» DATA SUPPLIED:
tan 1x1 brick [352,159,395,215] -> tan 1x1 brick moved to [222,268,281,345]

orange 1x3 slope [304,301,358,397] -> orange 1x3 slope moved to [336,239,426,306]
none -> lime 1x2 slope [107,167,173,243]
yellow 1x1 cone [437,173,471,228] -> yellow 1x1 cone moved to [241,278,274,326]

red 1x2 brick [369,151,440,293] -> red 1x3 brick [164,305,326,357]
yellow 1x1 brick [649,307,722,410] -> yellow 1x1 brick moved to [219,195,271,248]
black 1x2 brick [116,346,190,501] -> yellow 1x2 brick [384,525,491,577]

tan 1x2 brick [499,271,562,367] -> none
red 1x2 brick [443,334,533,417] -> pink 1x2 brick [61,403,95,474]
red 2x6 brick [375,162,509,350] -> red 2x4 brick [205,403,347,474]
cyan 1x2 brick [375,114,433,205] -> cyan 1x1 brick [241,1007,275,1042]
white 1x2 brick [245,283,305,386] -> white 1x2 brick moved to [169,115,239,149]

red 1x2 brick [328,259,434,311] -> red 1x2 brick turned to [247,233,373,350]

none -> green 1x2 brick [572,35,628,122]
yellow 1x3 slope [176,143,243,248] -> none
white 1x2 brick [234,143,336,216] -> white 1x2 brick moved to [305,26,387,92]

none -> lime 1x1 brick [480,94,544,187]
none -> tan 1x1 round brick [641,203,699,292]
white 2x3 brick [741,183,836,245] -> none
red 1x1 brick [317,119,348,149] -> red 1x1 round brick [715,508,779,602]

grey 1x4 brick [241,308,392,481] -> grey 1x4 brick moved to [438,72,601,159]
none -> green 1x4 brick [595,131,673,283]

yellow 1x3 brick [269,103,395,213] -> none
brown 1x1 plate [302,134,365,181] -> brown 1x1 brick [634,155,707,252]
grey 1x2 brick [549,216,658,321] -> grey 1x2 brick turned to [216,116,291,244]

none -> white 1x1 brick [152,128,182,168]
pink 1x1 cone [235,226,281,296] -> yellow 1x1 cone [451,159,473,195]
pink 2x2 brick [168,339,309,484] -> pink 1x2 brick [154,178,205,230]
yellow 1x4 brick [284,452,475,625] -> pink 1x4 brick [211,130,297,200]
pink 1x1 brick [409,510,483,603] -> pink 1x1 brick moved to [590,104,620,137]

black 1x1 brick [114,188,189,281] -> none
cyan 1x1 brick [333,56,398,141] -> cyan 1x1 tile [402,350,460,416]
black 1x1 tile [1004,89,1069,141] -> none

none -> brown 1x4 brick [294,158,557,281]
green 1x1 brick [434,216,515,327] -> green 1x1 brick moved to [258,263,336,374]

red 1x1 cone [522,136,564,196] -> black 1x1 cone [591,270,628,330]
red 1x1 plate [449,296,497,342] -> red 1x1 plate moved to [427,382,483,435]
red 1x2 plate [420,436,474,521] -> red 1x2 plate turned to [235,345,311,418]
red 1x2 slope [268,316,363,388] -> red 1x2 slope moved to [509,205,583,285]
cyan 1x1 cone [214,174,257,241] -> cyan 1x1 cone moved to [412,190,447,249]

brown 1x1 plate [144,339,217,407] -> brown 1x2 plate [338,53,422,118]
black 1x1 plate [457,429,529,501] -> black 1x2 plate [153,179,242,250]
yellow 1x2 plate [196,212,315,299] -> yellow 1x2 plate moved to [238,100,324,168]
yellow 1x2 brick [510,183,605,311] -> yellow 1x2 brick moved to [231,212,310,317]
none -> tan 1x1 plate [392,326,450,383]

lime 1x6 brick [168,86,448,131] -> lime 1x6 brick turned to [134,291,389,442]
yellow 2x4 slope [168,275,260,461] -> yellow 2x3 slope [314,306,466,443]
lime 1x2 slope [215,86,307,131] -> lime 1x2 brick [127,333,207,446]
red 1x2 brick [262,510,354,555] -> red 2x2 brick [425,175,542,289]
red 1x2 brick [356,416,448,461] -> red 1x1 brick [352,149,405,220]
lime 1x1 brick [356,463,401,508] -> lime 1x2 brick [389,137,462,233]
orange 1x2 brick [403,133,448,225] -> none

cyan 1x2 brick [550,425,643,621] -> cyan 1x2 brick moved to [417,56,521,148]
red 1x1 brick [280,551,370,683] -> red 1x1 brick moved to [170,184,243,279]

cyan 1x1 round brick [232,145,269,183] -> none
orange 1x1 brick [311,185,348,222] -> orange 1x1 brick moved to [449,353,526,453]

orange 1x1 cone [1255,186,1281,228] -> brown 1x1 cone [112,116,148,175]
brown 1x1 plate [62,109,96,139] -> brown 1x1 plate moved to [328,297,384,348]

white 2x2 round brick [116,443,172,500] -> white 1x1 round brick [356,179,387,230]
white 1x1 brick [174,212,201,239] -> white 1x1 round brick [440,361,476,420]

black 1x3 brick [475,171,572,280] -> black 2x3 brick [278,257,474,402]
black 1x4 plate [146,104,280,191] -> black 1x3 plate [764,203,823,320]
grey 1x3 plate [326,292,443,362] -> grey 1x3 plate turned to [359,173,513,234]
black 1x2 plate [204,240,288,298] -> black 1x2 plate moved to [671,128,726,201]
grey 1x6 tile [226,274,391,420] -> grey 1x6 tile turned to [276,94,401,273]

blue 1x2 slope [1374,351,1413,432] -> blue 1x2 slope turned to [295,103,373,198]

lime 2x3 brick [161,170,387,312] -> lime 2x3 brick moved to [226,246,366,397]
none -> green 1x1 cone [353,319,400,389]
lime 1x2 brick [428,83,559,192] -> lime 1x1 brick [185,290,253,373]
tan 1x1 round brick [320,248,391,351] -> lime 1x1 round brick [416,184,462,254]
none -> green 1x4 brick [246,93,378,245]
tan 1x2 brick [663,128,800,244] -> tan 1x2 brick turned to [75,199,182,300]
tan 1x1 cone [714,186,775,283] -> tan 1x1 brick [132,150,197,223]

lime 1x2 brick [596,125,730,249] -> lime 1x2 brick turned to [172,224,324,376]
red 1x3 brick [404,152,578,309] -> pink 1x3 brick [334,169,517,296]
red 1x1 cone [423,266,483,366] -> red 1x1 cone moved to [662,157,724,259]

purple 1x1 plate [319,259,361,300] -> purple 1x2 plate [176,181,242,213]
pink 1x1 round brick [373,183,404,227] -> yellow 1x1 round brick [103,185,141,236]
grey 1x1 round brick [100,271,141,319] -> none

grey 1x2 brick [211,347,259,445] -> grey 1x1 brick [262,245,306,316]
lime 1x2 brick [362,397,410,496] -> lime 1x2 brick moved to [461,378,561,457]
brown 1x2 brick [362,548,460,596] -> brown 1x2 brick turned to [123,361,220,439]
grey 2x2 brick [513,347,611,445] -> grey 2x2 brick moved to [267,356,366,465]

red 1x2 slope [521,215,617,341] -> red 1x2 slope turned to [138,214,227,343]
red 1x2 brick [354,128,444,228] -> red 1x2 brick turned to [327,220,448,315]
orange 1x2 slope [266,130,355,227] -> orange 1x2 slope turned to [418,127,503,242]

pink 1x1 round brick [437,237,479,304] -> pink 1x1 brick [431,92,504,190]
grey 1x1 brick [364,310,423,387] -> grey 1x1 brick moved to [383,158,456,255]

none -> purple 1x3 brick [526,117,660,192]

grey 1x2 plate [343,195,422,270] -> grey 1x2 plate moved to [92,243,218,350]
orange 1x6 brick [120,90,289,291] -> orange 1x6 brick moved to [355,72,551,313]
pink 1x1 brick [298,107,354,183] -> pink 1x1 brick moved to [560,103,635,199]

» PROBLEM TO WORK ON:
For this exercise, repeat exactly the lines of the data above from the one with "red 1x1 brick [280,551,370,683]" down to the one with "red 1x1 cone [423,266,483,366]", both end lines included.

» RESPONSE TO THIS EXERCISE:
red 1x1 brick [280,551,370,683] -> red 1x1 brick moved to [170,184,243,279]

cyan 1x1 round brick [232,145,269,183] -> none
orange 1x1 brick [311,185,348,222] -> orange 1x1 brick moved to [449,353,526,453]

orange 1x1 cone [1255,186,1281,228] -> brown 1x1 cone [112,116,148,175]
brown 1x1 plate [62,109,96,139] -> brown 1x1 plate moved to [328,297,384,348]

white 2x2 round brick [116,443,172,500] -> white 1x1 round brick [356,179,387,230]
white 1x1 brick [174,212,201,239] -> white 1x1 round brick [440,361,476,420]

black 1x3 brick [475,171,572,280] -> black 2x3 brick [278,257,474,402]
black 1x4 plate [146,104,280,191] -> black 1x3 plate [764,203,823,320]
grey 1x3 plate [326,292,443,362] -> grey 1x3 plate turned to [359,173,513,234]
black 1x2 plate [204,240,288,298] -> black 1x2 plate moved to [671,128,726,201]
grey 1x6 tile [226,274,391,420] -> grey 1x6 tile turned to [276,94,401,273]

blue 1x2 slope [1374,351,1413,432] -> blue 1x2 slope turned to [295,103,373,198]

lime 2x3 brick [161,170,387,312] -> lime 2x3 brick moved to [226,246,366,397]
none -> green 1x1 cone [353,319,400,389]
lime 1x2 brick [428,83,559,192] -> lime 1x1 brick [185,290,253,373]
tan 1x1 round brick [320,248,391,351] -> lime 1x1 round brick [416,184,462,254]
none -> green 1x4 brick [246,93,378,245]
tan 1x2 brick [663,128,800,244] -> tan 1x2 brick turned to [75,199,182,300]
tan 1x1 cone [714,186,775,283] -> tan 1x1 brick [132,150,197,223]

lime 1x2 brick [596,125,730,249] -> lime 1x2 brick turned to [172,224,324,376]
red 1x3 brick [404,152,578,309] -> pink 1x3 brick [334,169,517,296]
red 1x1 cone [423,266,483,366] -> red 1x1 cone moved to [662,157,724,259]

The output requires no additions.